» **Problem description**: For the entries below, report every line that includes the word "FILT".

» **Listed entries**:

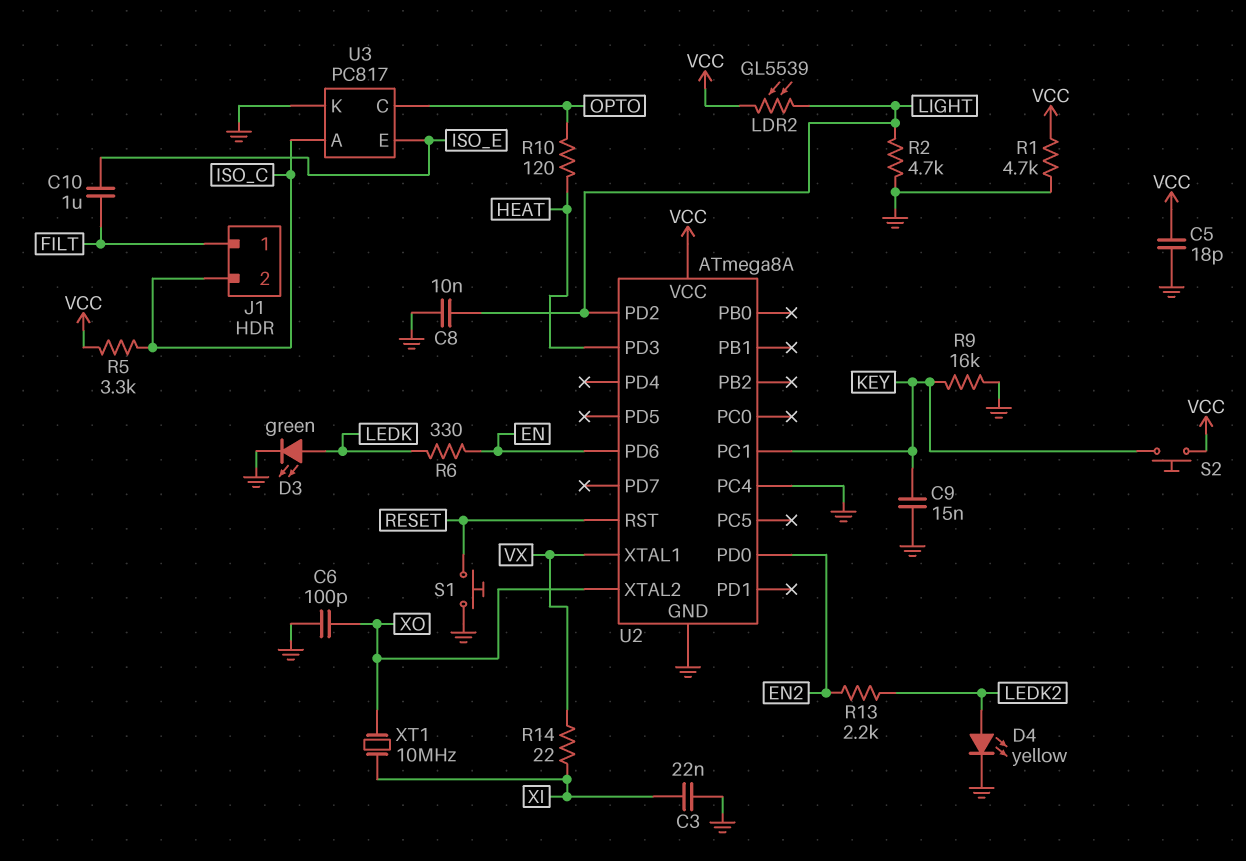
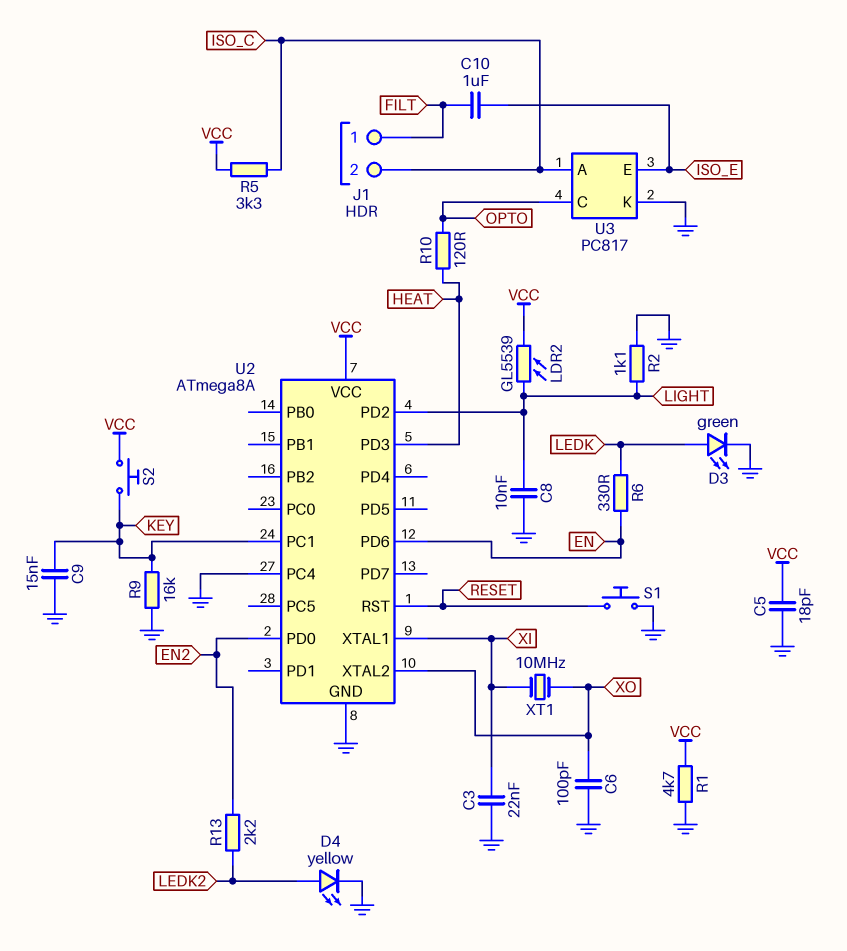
R2: 4.7k (GND, LIGHT) -> 1.1k (GND, LIGHT)
R14: 22 (VX, XI) -> none
U2 pin XTAL1: VX -> XI

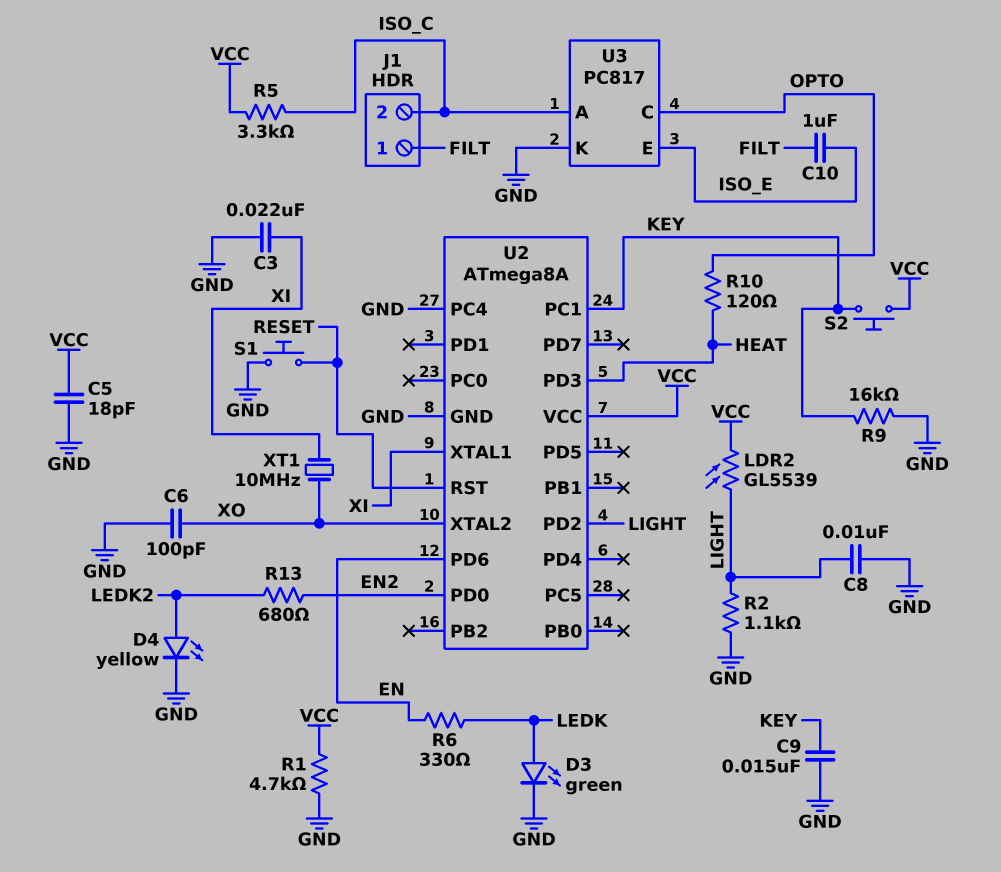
R13: 2.2k (EN2, LEDK2) -> 680 (EN2, LEDK2)

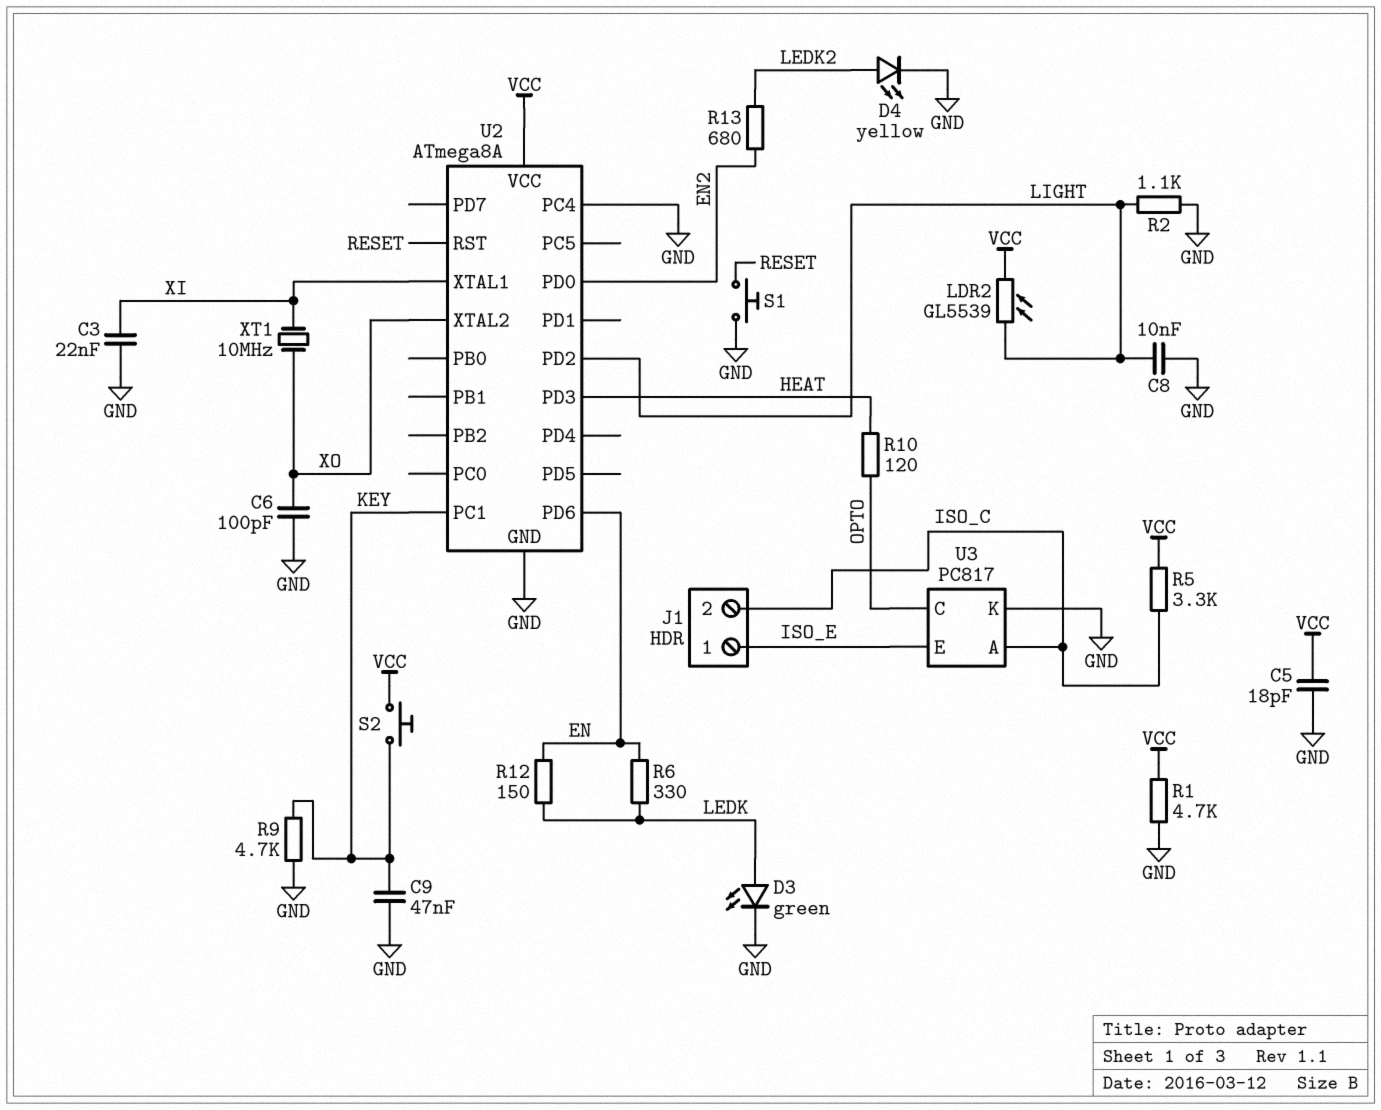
C9: 15nF (GND, KEY) -> 47nF (GND, KEY)
C10: 1uF (FILT, ISO_E) -> none
J1 pin 1: FILT -> ISO_E
R9: 16k (GND, KEY) -> 4.7k (GND, KEY)
R12: none -> 150 (EN, LEDK)

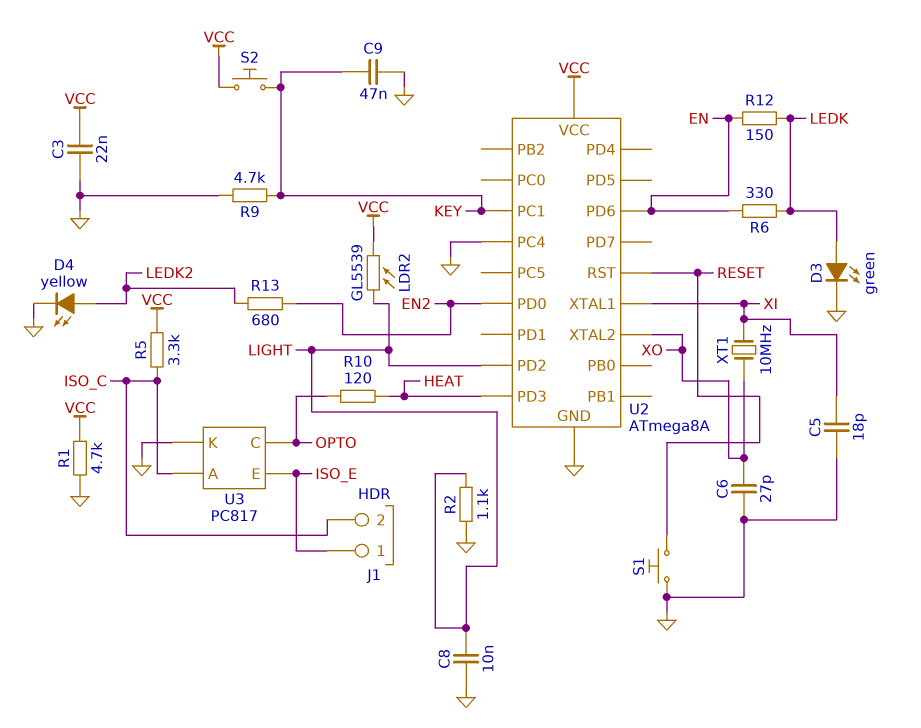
C3: 22nF (GND, XI) -> 22nF (GND, VCC)
C5: 18pF (GND, VCC) -> 18pF (GND, XI)
C6: 100pF (GND, XO) -> 27pF (GND, XO)

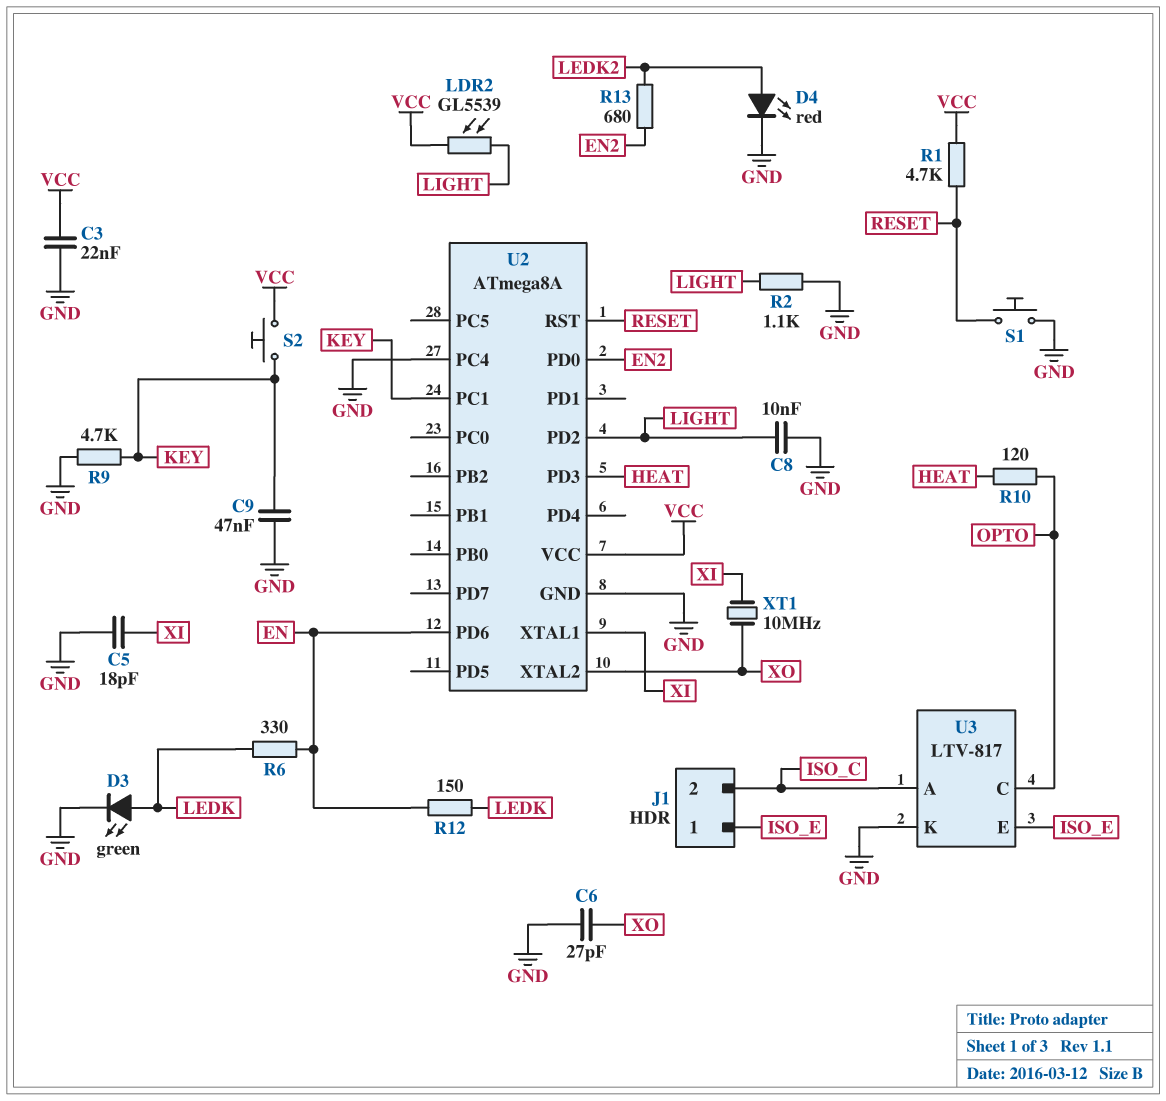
D4: LED yellow (A LEDK2, K GND) -> LED red (A LEDK2, K GND)
R1: 4.7k (GND, VCC) -> 4.7k (RESET, VCC)
R5: 3.3k (ISO_C, VCC) -> none
U3: PC817 -> LTV-817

» **Response area**:
C10: 1uF (FILT, ISO_E) -> none
J1 pin 1: FILT -> ISO_E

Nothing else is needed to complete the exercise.